Below are entries; copy exactly the lines from the one with "D1: schottky MBR340 (A INV, K AMP) -> none" through the one with "IC5: OR (in", both included, and leave out the rest.

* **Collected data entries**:

________________________________________

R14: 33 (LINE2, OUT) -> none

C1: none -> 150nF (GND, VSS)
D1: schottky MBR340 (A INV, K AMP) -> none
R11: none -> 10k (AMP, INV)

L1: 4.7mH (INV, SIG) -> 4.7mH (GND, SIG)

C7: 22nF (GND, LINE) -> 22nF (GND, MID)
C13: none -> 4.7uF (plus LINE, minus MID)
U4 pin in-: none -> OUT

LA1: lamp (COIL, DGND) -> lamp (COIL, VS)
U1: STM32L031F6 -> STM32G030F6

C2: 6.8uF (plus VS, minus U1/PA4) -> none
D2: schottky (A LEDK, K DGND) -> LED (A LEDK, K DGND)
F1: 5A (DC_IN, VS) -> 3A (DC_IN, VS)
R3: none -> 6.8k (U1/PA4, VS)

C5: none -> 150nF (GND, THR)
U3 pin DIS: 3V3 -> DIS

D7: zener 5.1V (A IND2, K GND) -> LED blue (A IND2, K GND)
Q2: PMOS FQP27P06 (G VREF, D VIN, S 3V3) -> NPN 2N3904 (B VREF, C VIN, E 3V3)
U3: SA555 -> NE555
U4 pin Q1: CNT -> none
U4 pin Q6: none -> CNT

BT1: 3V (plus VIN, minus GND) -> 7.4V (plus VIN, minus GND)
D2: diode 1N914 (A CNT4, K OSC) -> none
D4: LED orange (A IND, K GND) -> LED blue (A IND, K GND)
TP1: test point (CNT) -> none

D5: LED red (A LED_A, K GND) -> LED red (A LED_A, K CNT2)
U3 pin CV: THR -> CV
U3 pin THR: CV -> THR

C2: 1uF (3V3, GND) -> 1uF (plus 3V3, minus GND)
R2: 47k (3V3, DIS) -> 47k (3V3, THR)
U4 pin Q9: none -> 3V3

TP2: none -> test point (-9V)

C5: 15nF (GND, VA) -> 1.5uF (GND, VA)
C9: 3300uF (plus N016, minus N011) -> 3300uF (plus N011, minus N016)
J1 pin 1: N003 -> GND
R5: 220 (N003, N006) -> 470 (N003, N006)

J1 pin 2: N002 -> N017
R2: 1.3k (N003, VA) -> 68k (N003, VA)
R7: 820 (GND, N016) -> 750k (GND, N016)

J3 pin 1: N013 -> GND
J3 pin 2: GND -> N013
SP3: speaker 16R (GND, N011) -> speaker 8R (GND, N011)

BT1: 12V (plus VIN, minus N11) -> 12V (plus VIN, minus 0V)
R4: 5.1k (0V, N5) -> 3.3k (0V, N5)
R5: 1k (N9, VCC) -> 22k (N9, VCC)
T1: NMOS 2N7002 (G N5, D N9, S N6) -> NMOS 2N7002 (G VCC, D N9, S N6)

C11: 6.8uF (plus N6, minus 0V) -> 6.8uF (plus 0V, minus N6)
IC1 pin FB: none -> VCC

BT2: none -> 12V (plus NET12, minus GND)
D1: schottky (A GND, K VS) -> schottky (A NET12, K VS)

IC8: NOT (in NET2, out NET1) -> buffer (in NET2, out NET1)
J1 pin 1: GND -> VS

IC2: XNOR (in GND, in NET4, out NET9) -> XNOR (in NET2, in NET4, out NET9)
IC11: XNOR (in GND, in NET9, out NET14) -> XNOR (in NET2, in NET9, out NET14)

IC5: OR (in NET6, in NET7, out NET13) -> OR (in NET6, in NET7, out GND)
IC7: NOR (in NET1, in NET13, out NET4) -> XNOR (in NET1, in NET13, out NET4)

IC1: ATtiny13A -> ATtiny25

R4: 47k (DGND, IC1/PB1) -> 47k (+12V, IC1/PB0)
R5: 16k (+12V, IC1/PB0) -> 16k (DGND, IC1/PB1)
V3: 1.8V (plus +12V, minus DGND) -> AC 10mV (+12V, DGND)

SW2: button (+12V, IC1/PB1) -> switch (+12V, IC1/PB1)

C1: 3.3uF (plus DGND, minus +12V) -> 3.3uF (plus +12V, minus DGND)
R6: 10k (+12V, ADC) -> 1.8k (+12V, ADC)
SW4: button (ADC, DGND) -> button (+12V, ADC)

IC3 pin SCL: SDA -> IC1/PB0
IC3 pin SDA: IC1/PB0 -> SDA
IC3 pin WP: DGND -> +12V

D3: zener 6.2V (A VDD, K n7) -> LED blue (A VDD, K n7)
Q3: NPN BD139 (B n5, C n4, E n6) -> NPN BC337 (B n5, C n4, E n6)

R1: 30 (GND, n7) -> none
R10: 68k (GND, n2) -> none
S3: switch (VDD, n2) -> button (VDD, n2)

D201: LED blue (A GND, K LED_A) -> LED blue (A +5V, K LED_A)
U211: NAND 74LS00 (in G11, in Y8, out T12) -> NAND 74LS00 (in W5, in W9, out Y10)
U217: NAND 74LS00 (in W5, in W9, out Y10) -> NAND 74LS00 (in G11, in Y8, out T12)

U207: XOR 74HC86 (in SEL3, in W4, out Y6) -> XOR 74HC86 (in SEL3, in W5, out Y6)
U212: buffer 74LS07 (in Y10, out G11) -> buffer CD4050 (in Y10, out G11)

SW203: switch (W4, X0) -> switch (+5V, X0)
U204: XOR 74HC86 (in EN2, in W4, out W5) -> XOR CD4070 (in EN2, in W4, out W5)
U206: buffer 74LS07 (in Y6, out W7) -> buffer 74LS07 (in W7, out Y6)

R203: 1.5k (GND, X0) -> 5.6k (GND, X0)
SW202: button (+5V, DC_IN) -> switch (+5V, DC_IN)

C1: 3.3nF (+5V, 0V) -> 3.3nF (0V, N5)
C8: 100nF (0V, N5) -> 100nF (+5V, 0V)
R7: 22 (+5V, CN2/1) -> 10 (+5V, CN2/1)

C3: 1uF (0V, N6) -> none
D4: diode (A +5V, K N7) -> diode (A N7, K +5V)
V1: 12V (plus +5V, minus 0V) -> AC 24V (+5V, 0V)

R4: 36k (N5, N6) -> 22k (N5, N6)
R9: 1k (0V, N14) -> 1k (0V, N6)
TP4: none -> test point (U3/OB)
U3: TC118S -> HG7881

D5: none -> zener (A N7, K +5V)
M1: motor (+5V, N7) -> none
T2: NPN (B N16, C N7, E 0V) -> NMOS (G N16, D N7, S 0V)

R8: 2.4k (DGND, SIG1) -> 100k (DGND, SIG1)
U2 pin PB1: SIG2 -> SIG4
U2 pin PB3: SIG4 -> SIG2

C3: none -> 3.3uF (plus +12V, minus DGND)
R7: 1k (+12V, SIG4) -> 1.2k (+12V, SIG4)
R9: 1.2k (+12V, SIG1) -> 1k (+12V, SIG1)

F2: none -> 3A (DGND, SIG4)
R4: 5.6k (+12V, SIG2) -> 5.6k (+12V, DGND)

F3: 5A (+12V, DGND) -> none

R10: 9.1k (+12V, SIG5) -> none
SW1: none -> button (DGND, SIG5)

________________________________________

* **THE ANSWER**:
D1: schottky MBR340 (A INV, K AMP) -> none
R11: none -> 10k (AMP, INV)

L1: 4.7mH (INV, SIG) -> 4.7mH (GND, SIG)

C7: 22nF (GND, LINE) -> 22nF (GND, MID)
C13: none -> 4.7uF (plus LINE, minus MID)
U4 pin in-: none -> OUT

LA1: lamp (COIL, DGND) -> lamp (COIL, VS)
U1: STM32L031F6 -> STM32G030F6

C2: 6.8uF (plus VS, minus U1/PA4) -> none
D2: schottky (A LEDK, K DGND) -> LED (A LEDK, K DGND)
F1: 5A (DC_IN, VS) -> 3A (DC_IN, VS)
R3: none -> 6.8k (U1/PA4, VS)

C5: none -> 150nF (GND, THR)
U3 pin DIS: 3V3 -> DIS

D7: zener 5.1V (A IND2, K GND) -> LED blue (A IND2, K GND)
Q2: PMOS FQP27P06 (G VREF, D VIN, S 3V3) -> NPN 2N3904 (B VREF, C VIN, E 3V3)
U3: SA555 -> NE555
U4 pin Q1: CNT -> none
U4 pin Q6: none -> CNT

BT1: 3V (plus VIN, minus GND) -> 7.4V (plus VIN, minus GND)
D2: diode 1N914 (A CNT4, K OSC) -> none
D4: LED orange (A IND, K GND) -> LED blue (A IND, K GND)
TP1: test point (CNT) -> none

D5: LED red (A LED_A, K GND) -> LED red (A LED_A, K CNT2)
U3 pin CV: THR -> CV
U3 pin THR: CV -> THR

C2: 1uF (3V3, GND) -> 1uF (plus 3V3, minus GND)
R2: 47k (3V3, DIS) -> 47k (3V3, THR)
U4 pin Q9: none -> 3V3

TP2: none -> test point (-9V)

C5: 15nF (GND, VA) -> 1.5uF (GND, VA)
C9: 3300uF (plus N016, minus N011) -> 3300uF (plus N011, minus N016)
J1 pin 1: N003 -> GND
R5: 220 (N003, N006) -> 470 (N003, N006)

J1 pin 2: N002 -> N017
R2: 1.3k (N003, VA) -> 68k (N003, VA)
R7: 820 (GND, N016) -> 750k (GND, N016)

J3 pin 1: N013 -> GND
J3 pin 2: GND -> N013
SP3: speaker 16R (GND, N011) -> speaker 8R (GND, N011)

BT1: 12V (plus VIN, minus N11) -> 12V (plus VIN, minus 0V)
R4: 5.1k (0V, N5) -> 3.3k (0V, N5)
R5: 1k (N9, VCC) -> 22k (N9, VCC)
T1: NMOS 2N7002 (G N5, D N9, S N6) -> NMOS 2N7002 (G VCC, D N9, S N6)

C11: 6.8uF (plus N6, minus 0V) -> 6.8uF (plus 0V, minus N6)
IC1 pin FB: none -> VCC

BT2: none -> 12V (plus NET12, minus GND)
D1: schottky (A GND, K VS) -> schottky (A NET12, K VS)

IC8: NOT (in NET2, out NET1) -> buffer (in NET2, out NET1)
J1 pin 1: GND -> VS

IC2: XNOR (in GND, in NET4, out NET9) -> XNOR (in NET2, in NET4, out NET9)
IC11: XNOR (in GND, in NET9, out NET14) -> XNOR (in NET2, in NET9, out NET14)

IC5: OR (in NET6, in NET7, out NET13) -> OR (in NET6, in NET7, out GND)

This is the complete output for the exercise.